| DATA FOR REVIEW |

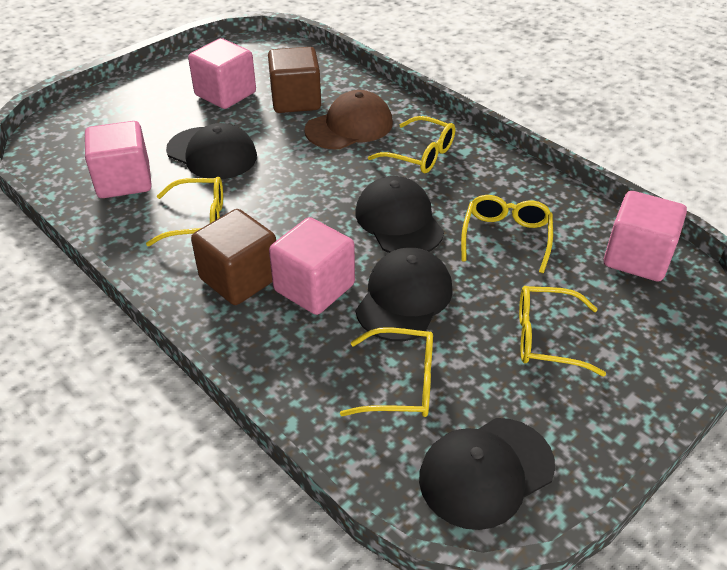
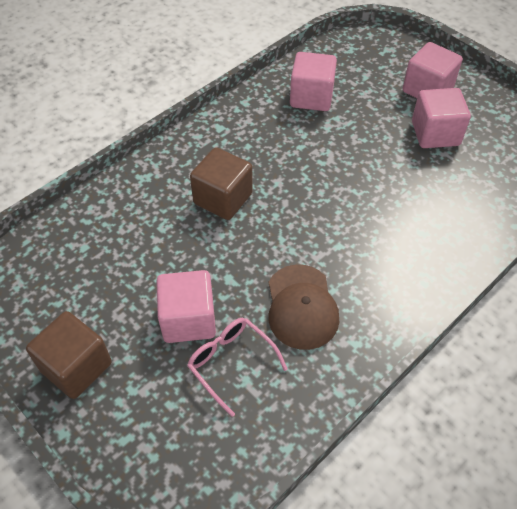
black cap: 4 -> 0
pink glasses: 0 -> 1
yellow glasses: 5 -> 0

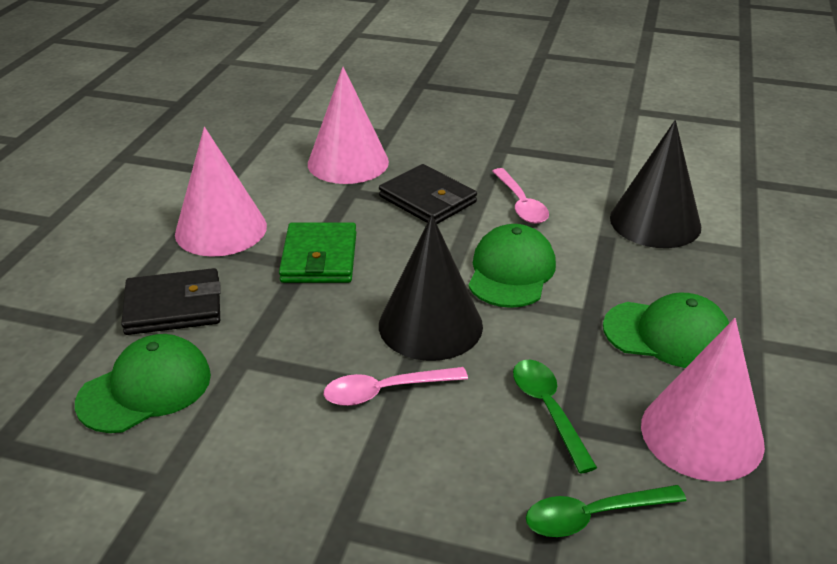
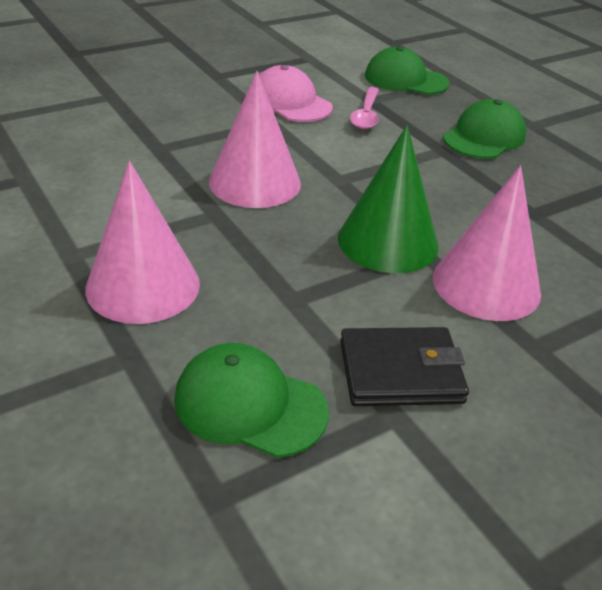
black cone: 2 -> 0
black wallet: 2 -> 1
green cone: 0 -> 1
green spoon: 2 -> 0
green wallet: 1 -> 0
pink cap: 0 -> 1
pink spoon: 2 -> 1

| AIM OF THE TASK |
Leave out all pictures, then copy the remaining material exactly.

| TASK ANSWER |
black cap: 4 -> 0
pink glasses: 0 -> 1
yellow glasses: 5 -> 0

black cone: 2 -> 0
black wallet: 2 -> 1
green cone: 0 -> 1
green spoon: 2 -> 0
green wallet: 1 -> 0
pink cap: 0 -> 1
pink spoon: 2 -> 1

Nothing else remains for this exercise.